_Change detection outputs_.
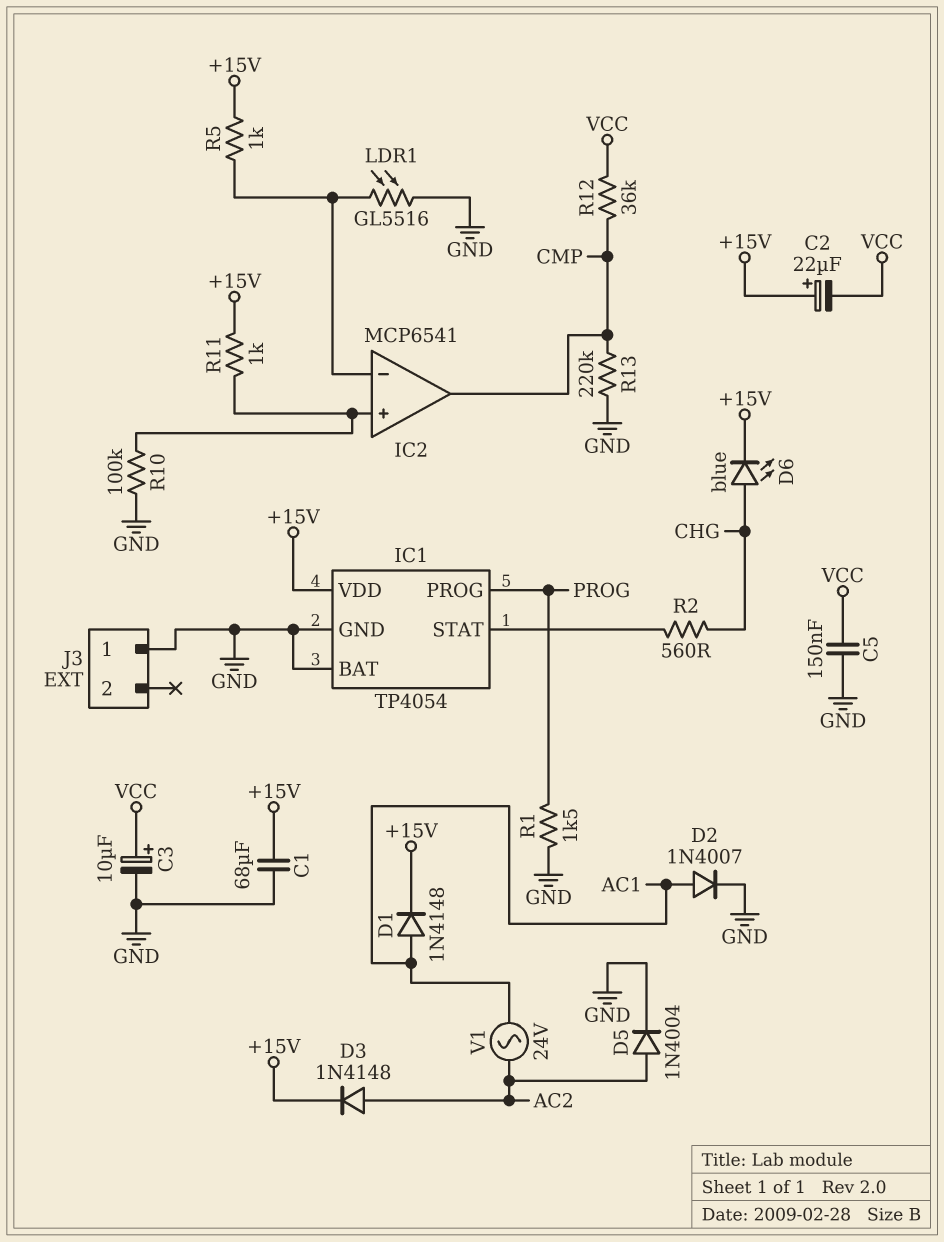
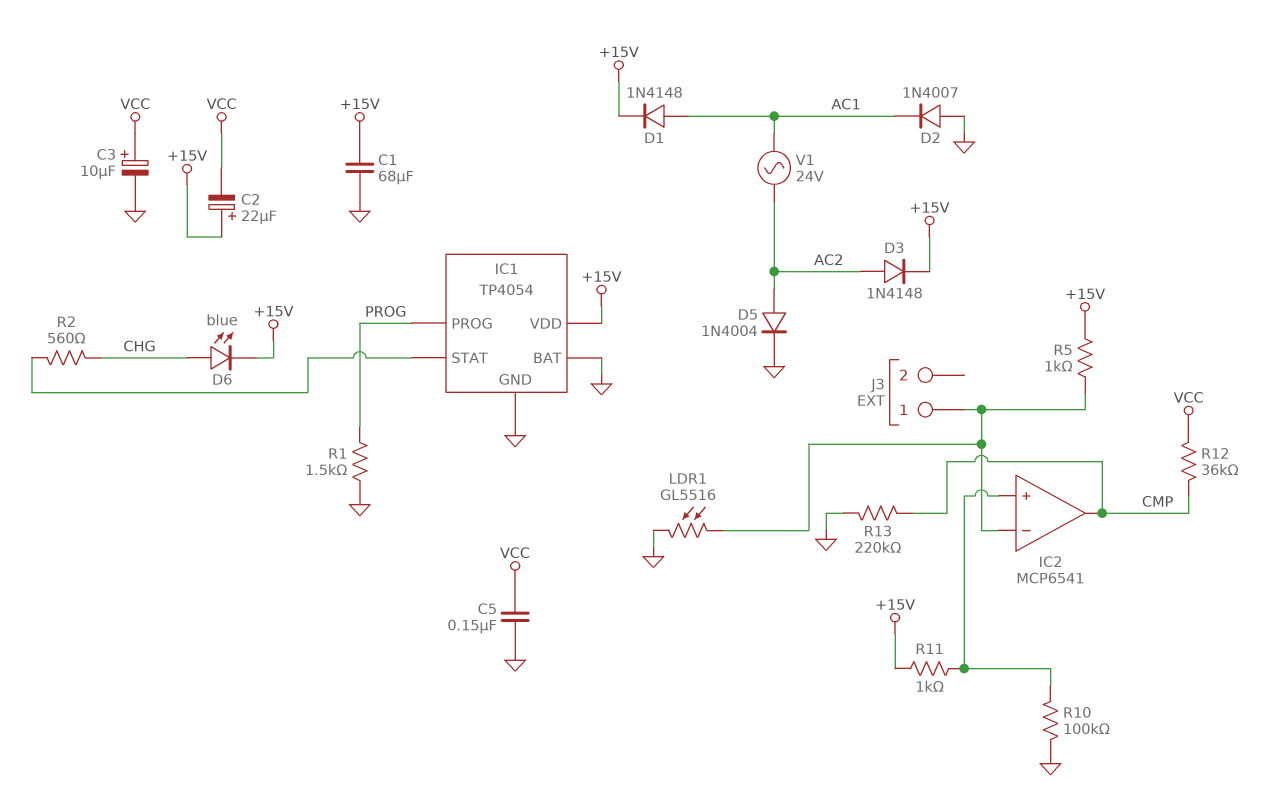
D2: diode 1N4007 (A AC1, K GND) -> diode 1N4007 (A GND, K AC1)
J3 pin 1: GND -> IC2/in-

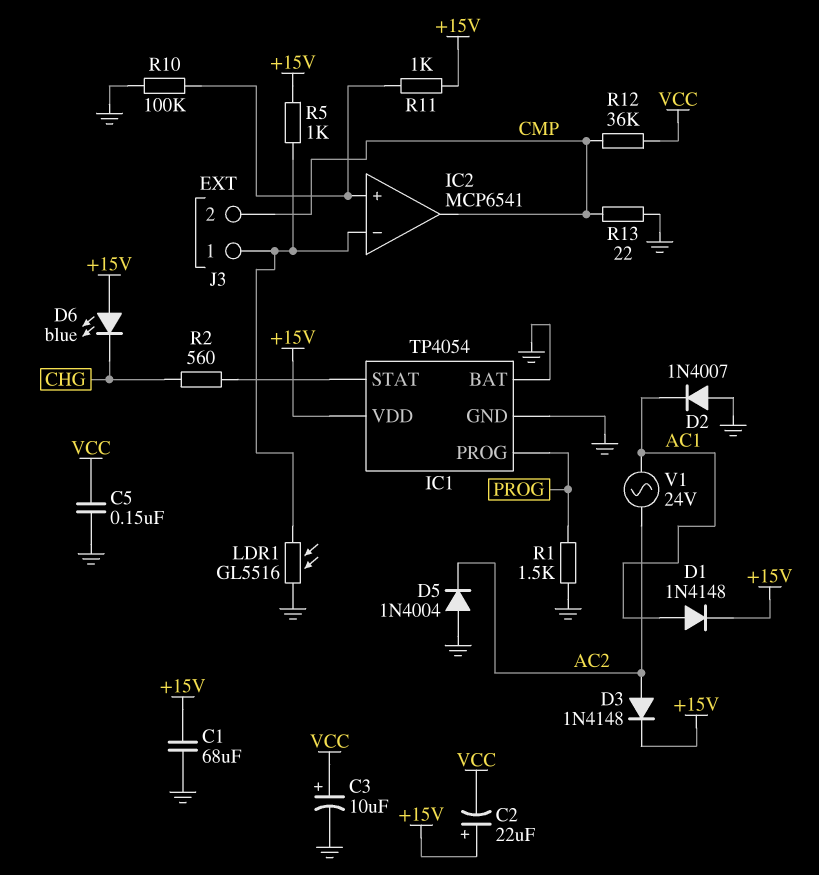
D5: diode 1N4004 (A AC2, K GND) -> diode 1N4004 (A GND, K AC2)
D6: LED blue (A CHG, K +15V) -> LED blue (A +15V, K CHG)
J3 pin 2: none -> CMP
R13: 220k (CMP, GND) -> 22 (CMP, GND)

_What you have to do_. Working from the records above, reproduce exactly the lines from the one with "J3 pin 1: GND" through the last line, without the pictures.

_Task result_.
J3 pin 1: GND -> IC2/in-

D5: diode 1N4004 (A AC2, K GND) -> diode 1N4004 (A GND, K AC2)
D6: LED blue (A CHG, K +15V) -> LED blue (A +15V, K CHG)
J3 pin 2: none -> CMP
R13: 220k (CMP, GND) -> 22 (CMP, GND)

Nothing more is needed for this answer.